[EXERCISE DATA Boundary: Start]
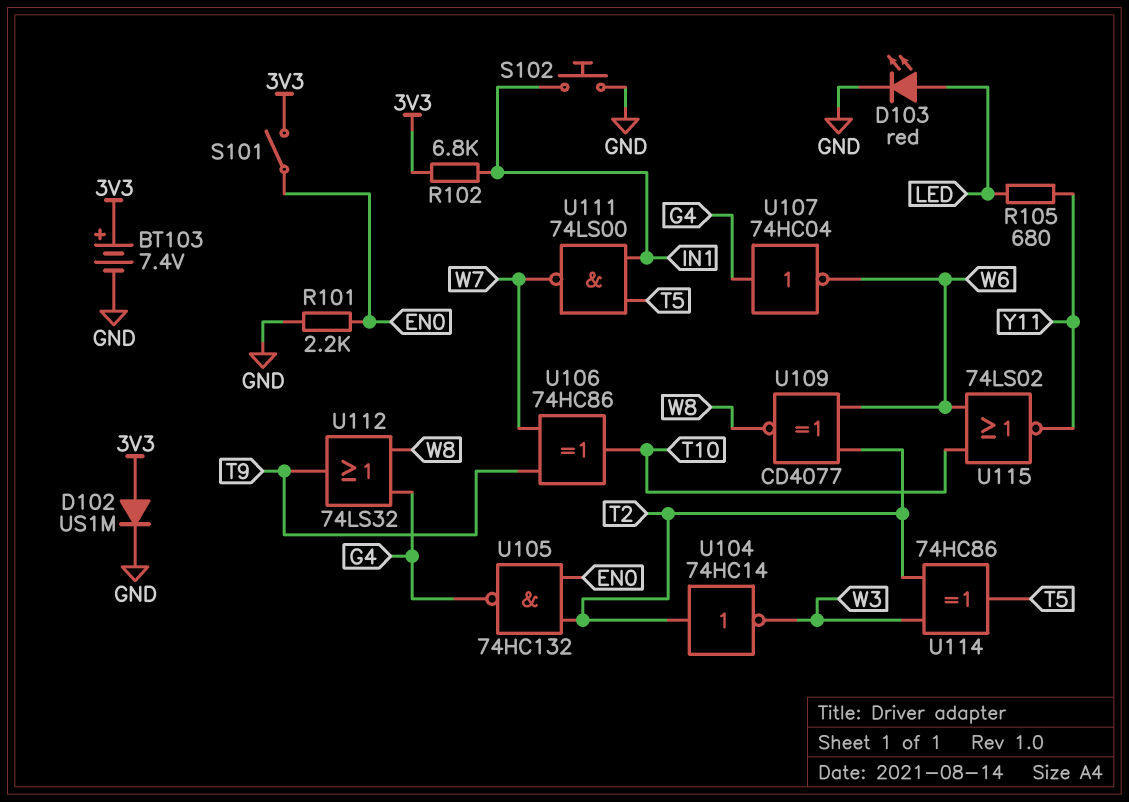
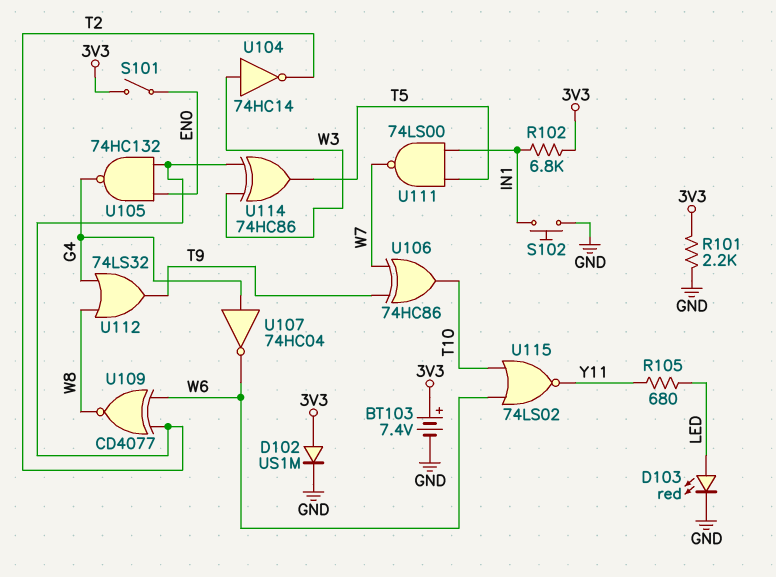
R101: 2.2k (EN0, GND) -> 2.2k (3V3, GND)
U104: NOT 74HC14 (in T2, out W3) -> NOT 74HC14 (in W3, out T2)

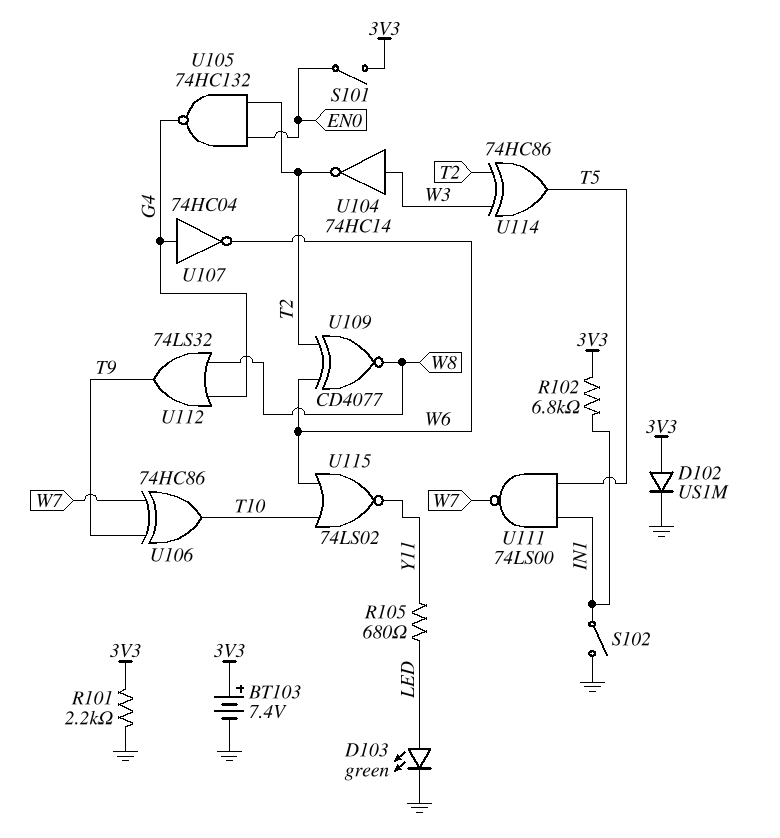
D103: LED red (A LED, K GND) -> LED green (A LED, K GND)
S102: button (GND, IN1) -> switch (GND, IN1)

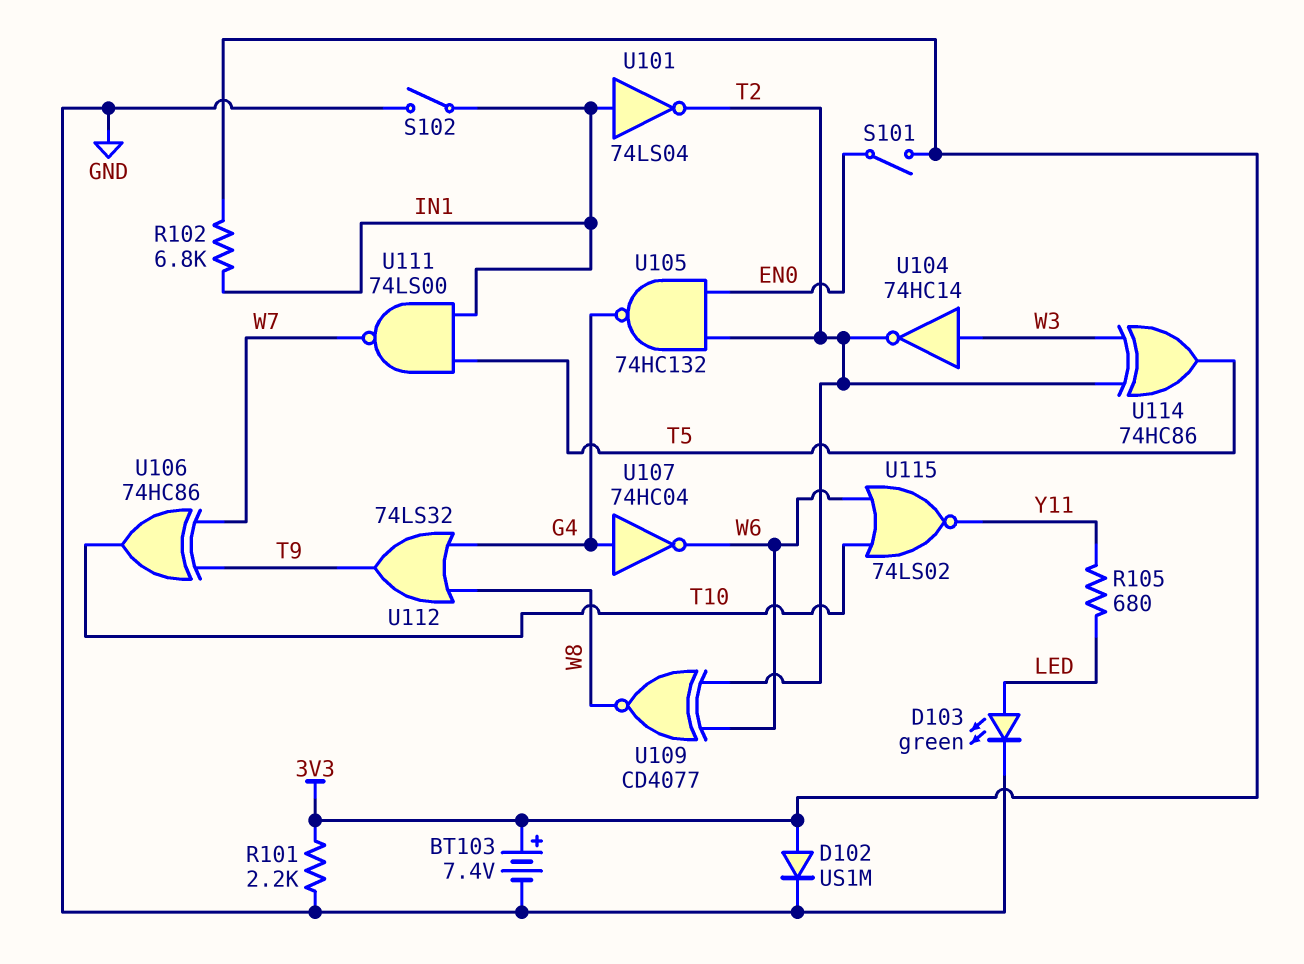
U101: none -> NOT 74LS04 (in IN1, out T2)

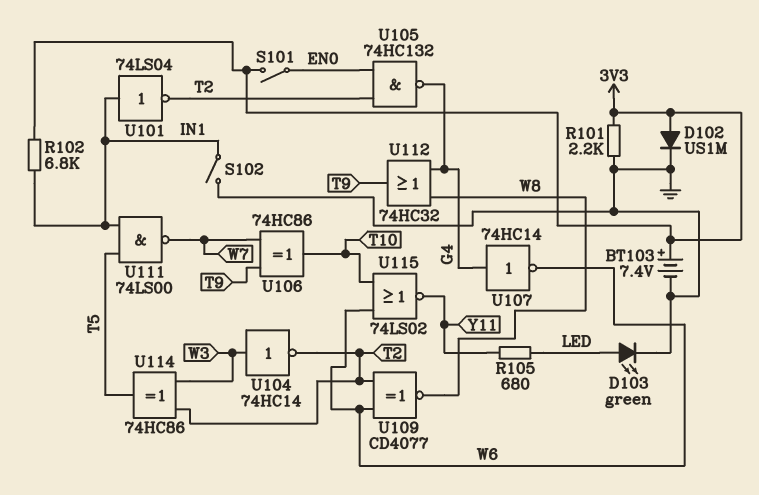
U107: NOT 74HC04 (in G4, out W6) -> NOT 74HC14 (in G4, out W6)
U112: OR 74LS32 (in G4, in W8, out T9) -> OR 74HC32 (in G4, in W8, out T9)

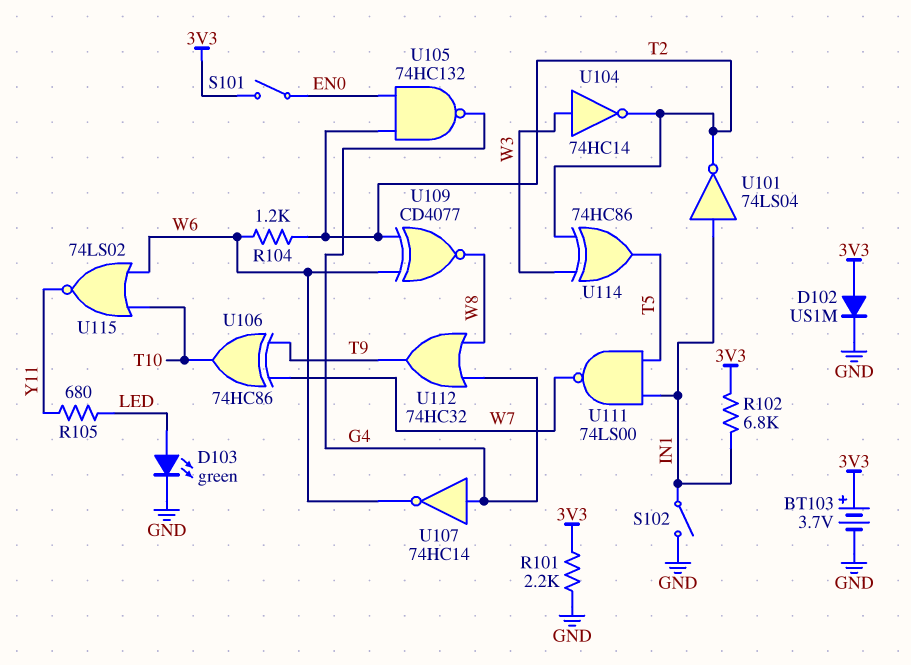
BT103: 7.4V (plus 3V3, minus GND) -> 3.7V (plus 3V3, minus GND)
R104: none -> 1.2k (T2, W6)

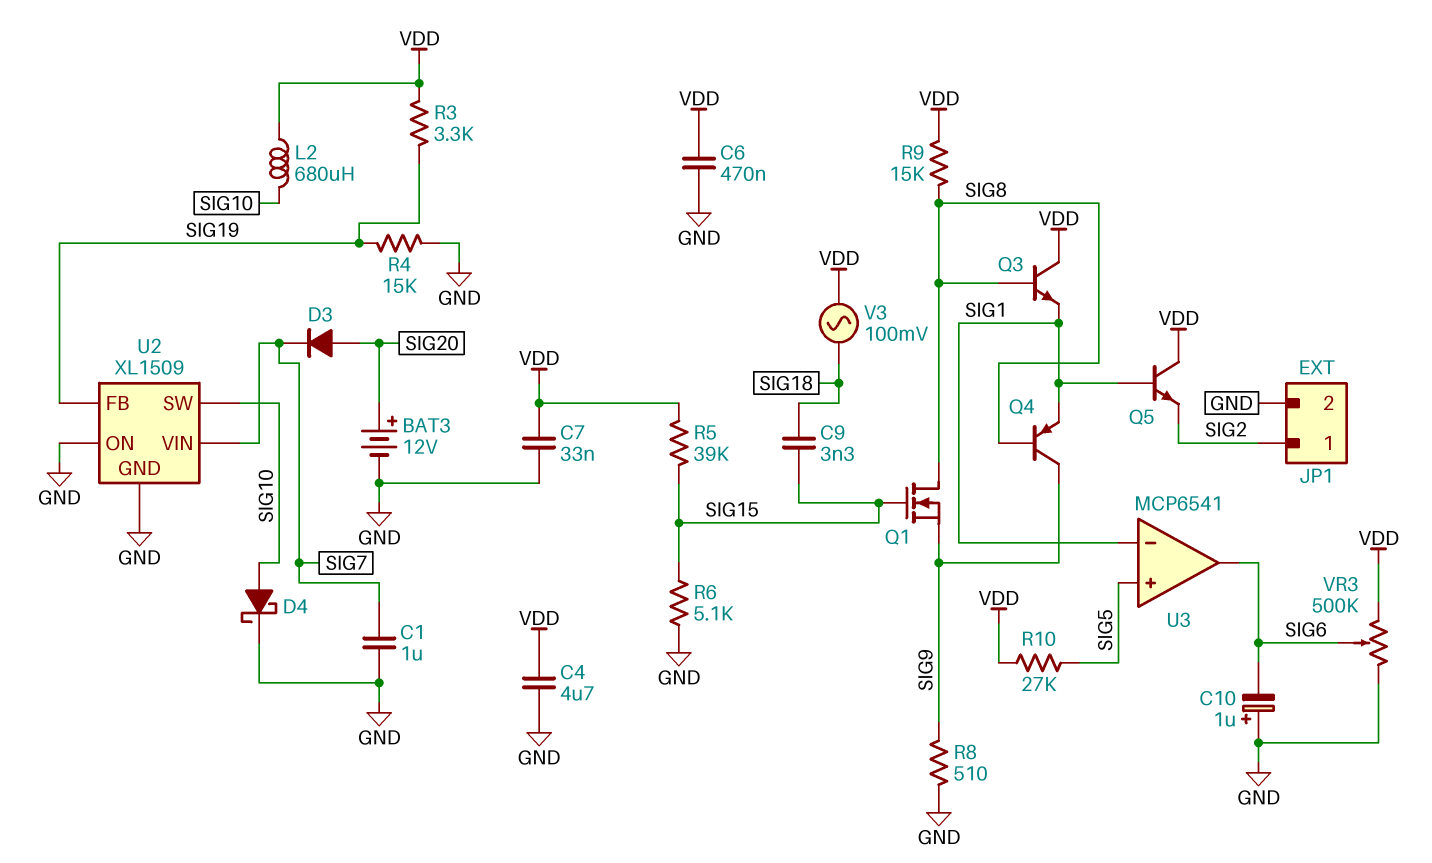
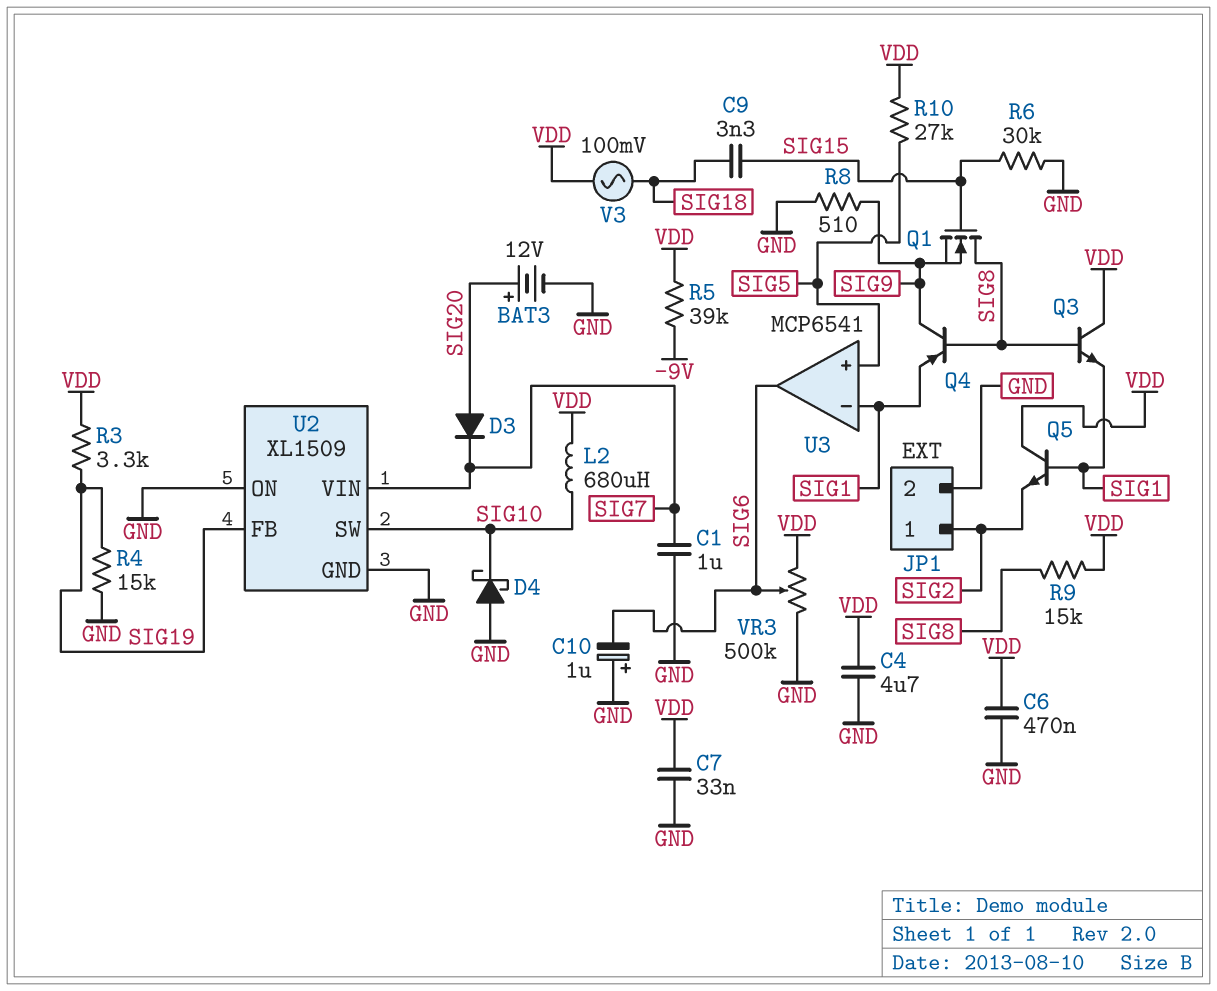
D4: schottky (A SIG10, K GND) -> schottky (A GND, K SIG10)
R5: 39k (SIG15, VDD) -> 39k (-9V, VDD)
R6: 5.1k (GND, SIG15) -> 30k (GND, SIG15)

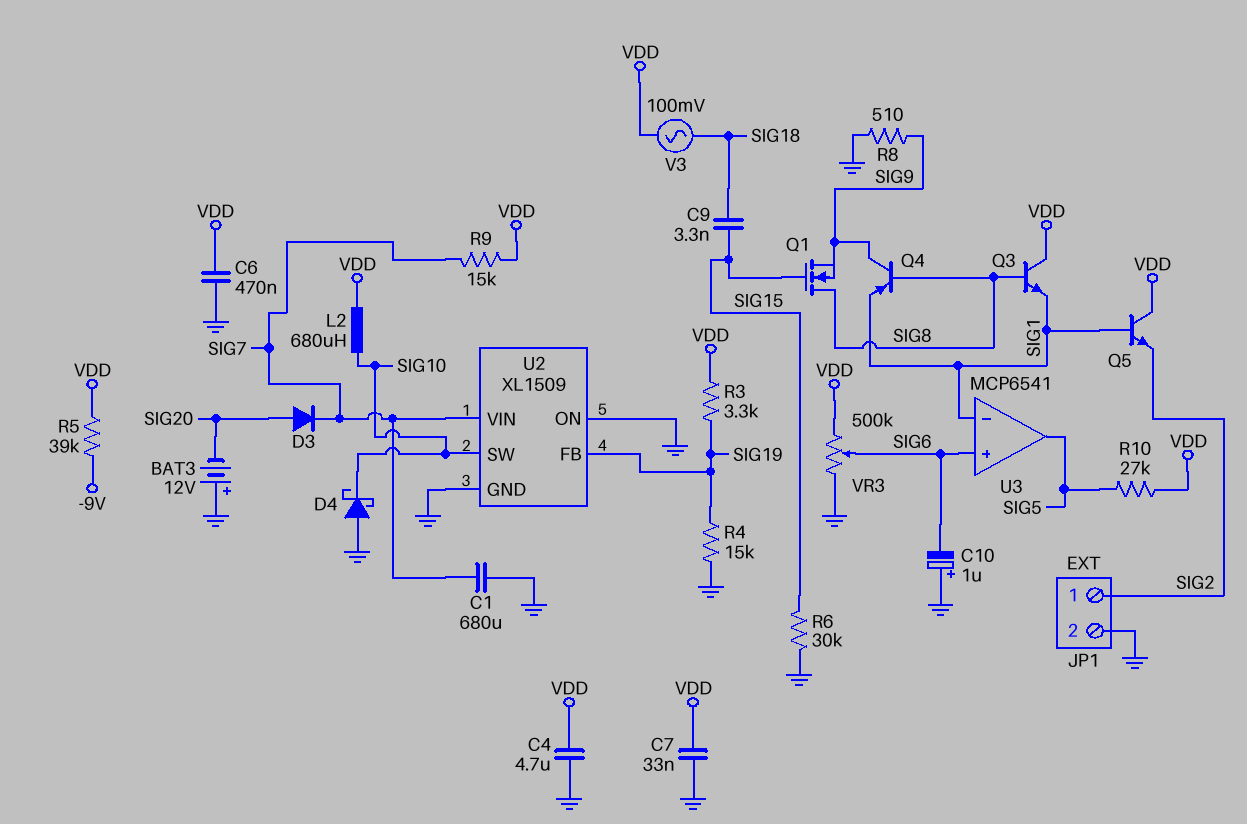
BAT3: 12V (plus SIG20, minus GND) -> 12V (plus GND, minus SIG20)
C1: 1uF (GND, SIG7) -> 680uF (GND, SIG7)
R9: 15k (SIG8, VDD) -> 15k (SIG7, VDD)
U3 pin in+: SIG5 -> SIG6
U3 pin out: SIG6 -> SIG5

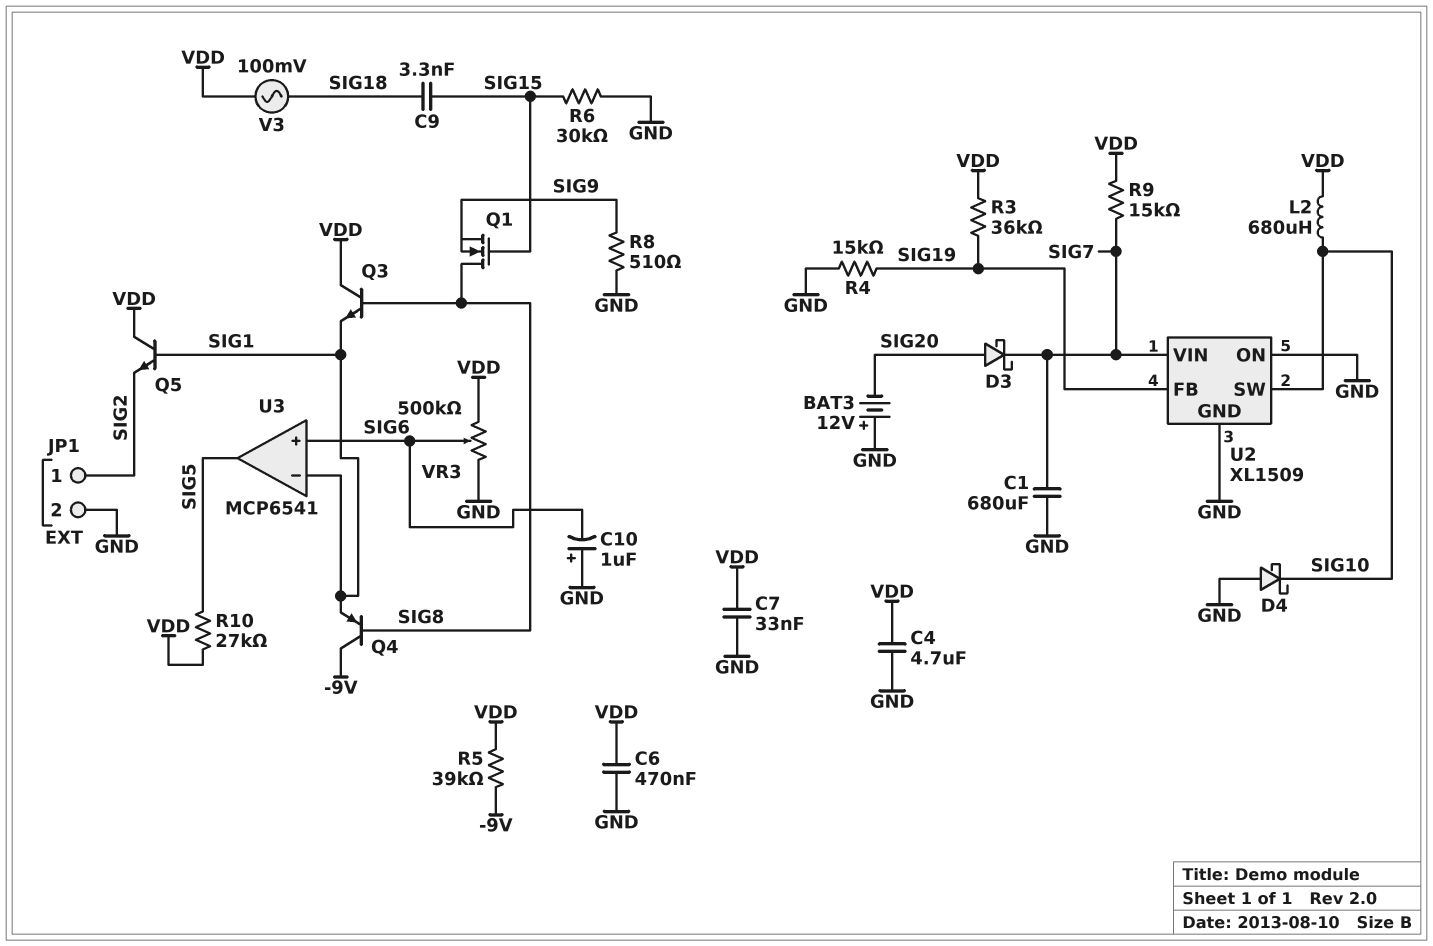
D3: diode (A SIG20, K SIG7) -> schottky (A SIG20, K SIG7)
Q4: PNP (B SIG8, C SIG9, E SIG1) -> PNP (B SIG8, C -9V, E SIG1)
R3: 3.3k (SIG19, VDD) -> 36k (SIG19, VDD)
[EXERCISE DATA Boundary: End]
**TRY IT**
Nothing but the lines from the one containing "U3 pin in+: SIG5 -> SIG6" through the final line of the entries above should be given again, each exactly as written; omit the pictures.

**WRITTEN RESPONSE**
U3 pin in+: SIG5 -> SIG6
U3 pin out: SIG6 -> SIG5

D3: diode (A SIG20, K SIG7) -> schottky (A SIG20, K SIG7)
Q4: PNP (B SIG8, C SIG9, E SIG1) -> PNP (B SIG8, C -9V, E SIG1)
R3: 3.3k (SIG19, VDD) -> 36k (SIG19, VDD)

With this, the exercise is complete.